# Exercise requirements
List every line of the listing below that contains the string "LilyPond", matching case exactly.

(Stored entries)
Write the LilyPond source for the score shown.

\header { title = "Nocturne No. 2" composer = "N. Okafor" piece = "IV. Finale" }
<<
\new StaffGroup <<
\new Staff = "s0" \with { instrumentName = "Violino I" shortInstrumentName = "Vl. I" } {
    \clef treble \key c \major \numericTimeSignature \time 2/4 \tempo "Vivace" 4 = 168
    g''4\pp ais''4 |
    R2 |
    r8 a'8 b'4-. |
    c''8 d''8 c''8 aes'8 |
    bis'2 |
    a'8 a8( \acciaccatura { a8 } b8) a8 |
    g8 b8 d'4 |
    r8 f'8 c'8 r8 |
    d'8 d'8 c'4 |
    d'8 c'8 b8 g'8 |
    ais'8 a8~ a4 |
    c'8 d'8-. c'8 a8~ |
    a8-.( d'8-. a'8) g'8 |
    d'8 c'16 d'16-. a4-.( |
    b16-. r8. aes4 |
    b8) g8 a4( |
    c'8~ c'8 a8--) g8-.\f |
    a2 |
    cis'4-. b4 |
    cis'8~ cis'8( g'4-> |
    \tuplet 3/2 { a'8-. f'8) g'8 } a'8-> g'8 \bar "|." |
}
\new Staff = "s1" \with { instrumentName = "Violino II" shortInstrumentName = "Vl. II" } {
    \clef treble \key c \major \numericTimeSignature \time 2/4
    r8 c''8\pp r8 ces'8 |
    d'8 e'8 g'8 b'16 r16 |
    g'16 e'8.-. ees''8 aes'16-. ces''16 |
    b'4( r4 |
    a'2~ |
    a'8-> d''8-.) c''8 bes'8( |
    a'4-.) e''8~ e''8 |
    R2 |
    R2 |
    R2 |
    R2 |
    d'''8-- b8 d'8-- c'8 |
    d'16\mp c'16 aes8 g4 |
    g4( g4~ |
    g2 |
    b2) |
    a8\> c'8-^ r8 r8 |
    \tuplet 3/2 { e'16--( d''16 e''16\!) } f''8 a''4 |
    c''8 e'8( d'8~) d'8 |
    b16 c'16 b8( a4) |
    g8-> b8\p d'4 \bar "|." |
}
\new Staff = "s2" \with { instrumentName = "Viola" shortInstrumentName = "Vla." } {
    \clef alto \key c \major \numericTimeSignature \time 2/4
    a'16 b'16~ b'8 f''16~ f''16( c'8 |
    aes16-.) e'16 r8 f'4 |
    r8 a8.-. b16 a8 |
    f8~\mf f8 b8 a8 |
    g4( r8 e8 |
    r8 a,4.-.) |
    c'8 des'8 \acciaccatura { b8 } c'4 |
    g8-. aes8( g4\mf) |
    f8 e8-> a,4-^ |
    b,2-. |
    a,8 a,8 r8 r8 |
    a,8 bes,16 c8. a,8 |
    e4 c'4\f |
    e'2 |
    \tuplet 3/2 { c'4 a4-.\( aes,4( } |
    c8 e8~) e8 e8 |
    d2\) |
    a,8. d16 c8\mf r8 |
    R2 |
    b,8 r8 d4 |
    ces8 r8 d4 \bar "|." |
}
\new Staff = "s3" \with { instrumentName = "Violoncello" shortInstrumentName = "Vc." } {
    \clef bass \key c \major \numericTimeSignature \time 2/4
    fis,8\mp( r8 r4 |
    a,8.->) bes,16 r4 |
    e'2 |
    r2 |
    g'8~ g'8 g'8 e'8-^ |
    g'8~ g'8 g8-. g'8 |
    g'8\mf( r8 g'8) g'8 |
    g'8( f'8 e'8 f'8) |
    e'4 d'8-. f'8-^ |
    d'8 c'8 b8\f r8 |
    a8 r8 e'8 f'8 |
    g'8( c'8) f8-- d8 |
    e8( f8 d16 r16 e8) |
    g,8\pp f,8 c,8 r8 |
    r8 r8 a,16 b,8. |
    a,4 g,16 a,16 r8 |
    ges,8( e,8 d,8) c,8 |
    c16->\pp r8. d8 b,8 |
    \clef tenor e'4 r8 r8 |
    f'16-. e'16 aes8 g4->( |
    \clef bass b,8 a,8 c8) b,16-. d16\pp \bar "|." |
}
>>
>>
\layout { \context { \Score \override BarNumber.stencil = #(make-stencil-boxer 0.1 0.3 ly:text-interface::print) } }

* * *

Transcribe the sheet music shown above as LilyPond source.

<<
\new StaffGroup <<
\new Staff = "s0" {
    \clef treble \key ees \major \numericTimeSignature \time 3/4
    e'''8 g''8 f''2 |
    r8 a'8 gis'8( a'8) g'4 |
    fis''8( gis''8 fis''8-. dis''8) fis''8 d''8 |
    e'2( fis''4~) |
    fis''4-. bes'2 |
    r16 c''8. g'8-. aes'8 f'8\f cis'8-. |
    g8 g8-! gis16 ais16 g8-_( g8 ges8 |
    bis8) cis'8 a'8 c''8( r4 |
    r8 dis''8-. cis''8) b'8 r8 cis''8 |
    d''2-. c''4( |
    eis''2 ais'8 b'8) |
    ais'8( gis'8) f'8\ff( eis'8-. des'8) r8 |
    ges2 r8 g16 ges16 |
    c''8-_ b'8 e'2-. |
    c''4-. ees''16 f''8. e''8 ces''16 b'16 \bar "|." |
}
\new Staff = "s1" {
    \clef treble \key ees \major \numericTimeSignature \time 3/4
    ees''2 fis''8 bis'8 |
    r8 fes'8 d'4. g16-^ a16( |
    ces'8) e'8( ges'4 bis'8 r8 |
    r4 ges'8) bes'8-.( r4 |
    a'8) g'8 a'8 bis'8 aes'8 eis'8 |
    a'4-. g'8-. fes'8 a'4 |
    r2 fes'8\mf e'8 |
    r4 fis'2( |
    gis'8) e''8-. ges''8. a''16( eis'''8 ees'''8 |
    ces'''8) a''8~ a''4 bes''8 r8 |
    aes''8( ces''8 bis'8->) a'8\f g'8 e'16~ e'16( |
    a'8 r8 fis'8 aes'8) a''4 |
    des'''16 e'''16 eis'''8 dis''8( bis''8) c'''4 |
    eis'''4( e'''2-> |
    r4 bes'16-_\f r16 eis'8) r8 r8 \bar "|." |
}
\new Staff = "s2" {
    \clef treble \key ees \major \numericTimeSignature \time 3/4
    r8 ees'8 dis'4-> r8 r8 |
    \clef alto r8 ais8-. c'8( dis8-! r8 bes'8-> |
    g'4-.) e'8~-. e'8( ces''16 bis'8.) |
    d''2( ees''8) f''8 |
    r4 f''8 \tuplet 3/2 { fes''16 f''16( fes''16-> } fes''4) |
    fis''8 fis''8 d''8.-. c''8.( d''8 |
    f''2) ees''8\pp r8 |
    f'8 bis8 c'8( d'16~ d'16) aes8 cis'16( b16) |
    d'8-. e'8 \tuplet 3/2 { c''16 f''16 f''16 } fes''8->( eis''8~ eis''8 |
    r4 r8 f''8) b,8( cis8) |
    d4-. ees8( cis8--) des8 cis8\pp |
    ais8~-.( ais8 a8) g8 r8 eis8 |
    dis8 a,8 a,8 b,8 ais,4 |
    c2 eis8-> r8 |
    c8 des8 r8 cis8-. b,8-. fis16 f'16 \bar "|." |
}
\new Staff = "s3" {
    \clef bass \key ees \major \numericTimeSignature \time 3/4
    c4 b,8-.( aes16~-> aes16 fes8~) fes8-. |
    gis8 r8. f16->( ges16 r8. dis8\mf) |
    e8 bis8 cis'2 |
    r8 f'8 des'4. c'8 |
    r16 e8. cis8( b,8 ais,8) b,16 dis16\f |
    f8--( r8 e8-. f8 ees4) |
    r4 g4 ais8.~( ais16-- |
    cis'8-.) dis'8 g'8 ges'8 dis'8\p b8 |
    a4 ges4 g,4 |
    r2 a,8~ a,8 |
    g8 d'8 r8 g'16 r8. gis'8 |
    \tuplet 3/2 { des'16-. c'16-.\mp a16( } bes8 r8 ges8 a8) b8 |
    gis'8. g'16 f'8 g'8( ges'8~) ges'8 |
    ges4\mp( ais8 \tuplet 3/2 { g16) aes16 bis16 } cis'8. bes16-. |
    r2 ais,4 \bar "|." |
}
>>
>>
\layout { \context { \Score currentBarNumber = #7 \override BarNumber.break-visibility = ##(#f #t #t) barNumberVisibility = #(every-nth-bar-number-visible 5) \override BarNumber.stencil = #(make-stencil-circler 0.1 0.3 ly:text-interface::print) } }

==

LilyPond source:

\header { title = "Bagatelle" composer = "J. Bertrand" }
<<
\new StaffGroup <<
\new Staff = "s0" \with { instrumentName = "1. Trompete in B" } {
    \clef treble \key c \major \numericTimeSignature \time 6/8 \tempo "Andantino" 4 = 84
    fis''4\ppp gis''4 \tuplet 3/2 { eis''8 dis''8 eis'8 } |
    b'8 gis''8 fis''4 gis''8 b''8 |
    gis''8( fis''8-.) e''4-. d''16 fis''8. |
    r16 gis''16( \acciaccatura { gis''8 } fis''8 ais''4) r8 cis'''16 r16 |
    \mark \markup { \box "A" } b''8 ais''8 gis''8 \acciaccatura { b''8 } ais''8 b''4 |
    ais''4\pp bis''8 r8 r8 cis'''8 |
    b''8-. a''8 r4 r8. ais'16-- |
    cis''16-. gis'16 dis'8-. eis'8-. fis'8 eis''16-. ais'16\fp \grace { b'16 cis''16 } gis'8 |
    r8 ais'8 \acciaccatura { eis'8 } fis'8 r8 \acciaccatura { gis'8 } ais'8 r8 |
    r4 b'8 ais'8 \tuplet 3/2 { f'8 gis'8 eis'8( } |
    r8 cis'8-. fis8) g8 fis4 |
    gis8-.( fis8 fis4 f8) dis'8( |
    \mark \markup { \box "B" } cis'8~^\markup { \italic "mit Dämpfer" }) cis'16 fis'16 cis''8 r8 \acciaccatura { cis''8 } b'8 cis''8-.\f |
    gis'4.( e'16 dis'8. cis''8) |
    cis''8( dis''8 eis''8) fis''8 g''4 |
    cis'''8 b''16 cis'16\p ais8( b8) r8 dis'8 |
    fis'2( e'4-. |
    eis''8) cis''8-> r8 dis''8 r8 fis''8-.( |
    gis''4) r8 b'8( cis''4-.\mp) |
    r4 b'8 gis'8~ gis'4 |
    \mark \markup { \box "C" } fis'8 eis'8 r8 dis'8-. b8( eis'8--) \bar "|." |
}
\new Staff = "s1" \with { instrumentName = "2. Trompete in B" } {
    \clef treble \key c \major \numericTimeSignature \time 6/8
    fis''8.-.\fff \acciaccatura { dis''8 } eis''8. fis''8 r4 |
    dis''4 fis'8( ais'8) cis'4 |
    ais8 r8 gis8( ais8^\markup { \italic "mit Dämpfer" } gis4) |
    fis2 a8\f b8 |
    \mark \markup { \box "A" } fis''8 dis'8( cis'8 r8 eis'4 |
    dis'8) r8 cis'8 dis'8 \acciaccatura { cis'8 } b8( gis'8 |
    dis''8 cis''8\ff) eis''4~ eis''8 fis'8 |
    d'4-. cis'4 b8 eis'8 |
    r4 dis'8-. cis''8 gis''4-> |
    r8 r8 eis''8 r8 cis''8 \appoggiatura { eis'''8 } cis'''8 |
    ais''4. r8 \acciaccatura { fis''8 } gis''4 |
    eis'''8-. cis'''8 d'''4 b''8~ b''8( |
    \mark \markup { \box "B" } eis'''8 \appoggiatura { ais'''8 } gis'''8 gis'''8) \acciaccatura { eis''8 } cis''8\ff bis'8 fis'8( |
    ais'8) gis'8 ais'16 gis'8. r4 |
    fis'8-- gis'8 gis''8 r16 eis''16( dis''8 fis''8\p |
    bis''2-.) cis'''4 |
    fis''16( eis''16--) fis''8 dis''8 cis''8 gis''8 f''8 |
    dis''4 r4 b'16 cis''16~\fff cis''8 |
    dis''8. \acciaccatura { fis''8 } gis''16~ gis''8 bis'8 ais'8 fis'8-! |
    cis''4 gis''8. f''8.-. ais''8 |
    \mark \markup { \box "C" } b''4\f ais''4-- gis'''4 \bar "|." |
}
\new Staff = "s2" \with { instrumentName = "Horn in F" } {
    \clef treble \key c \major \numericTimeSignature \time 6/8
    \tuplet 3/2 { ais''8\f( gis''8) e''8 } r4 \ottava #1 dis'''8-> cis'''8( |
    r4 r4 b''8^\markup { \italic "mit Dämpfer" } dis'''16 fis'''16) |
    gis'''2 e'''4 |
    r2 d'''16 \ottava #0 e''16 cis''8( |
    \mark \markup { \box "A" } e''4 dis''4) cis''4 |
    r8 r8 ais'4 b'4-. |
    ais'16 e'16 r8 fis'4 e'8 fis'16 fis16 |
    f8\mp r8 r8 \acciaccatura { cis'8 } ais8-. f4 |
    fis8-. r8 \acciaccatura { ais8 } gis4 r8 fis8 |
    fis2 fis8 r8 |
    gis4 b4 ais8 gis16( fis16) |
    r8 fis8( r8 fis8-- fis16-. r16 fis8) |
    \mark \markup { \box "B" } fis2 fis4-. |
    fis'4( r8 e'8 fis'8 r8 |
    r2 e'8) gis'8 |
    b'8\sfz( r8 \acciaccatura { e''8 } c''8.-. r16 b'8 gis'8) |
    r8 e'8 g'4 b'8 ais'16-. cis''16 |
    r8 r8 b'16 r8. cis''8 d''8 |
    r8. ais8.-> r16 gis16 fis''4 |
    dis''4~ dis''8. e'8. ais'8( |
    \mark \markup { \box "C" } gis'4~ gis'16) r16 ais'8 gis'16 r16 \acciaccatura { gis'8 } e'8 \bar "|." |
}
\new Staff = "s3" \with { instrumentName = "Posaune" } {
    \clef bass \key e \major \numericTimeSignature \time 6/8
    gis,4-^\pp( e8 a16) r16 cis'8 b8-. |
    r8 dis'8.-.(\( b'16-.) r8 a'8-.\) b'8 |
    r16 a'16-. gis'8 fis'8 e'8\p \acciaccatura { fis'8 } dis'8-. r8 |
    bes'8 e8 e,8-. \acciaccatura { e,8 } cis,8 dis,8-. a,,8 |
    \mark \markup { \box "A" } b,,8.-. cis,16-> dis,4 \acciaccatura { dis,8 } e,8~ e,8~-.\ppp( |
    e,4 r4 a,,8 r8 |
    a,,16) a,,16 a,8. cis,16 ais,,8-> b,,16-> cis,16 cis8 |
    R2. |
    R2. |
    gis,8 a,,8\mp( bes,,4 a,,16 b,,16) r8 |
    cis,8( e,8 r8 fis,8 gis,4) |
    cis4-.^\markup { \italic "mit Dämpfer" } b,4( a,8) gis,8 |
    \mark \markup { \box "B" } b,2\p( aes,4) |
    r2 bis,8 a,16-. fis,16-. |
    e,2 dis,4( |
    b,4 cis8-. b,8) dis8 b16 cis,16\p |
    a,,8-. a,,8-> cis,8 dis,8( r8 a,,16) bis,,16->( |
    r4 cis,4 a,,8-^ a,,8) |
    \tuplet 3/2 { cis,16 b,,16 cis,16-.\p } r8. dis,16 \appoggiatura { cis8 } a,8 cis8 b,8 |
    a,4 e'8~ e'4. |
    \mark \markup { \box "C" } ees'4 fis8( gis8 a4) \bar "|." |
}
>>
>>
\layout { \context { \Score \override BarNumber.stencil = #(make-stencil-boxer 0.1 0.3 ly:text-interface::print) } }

# Answer to the problem
Write the LilyPond source for the score shown.
Transcribe the sheet music shown above as LilyPond source.
LilyPond source:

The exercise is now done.